* **Requirement**:
Scan the lines below for the string "down" and copy every one that has it.

* **Task data**:

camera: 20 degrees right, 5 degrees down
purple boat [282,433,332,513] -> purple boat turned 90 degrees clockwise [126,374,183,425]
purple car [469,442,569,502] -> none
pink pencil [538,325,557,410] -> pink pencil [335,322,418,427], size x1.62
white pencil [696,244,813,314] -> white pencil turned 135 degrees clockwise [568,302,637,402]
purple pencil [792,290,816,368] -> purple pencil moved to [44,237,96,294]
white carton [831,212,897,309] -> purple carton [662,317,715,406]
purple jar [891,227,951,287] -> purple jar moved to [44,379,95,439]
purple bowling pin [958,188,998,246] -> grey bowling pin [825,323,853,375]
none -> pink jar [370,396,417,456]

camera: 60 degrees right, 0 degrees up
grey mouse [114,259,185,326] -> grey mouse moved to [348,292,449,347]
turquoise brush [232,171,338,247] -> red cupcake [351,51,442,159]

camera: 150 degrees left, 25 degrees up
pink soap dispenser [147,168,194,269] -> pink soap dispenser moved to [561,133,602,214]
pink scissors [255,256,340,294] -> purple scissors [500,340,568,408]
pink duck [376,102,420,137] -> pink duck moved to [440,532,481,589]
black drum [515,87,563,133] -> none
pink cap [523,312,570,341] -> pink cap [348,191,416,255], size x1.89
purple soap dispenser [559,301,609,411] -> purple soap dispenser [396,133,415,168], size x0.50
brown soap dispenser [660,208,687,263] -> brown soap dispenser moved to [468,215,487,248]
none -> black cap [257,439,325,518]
==
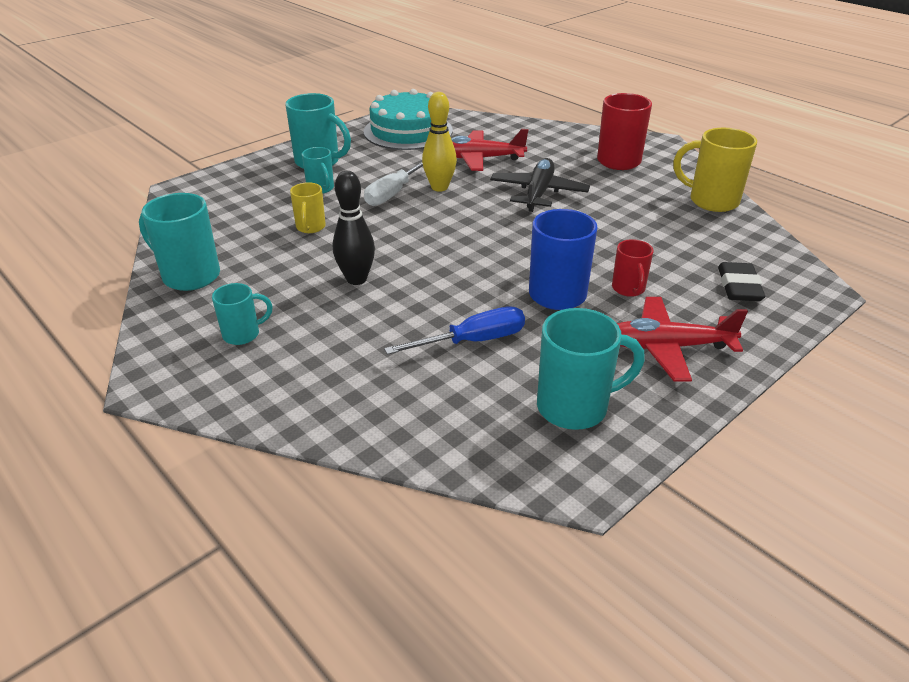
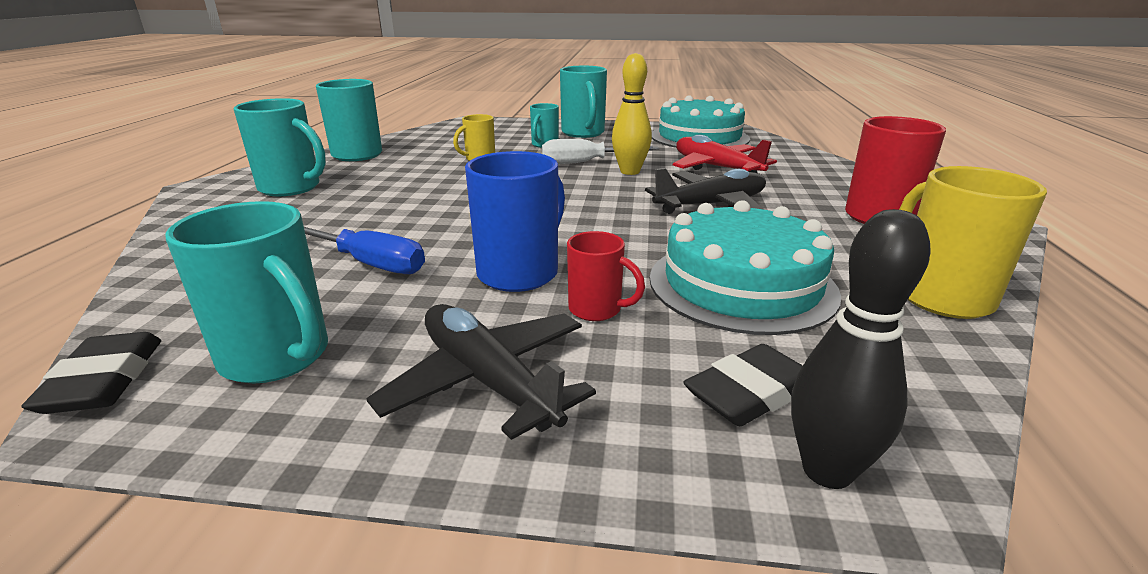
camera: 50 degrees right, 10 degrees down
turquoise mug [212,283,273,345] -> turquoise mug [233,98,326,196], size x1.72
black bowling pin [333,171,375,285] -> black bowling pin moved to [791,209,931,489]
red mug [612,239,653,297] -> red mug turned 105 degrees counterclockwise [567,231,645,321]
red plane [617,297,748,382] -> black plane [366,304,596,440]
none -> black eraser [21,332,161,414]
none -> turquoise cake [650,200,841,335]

* **Solution to the exercise**:
camera: 20 degrees right, 5 degrees down
camera: 50 degrees right, 10 degrees down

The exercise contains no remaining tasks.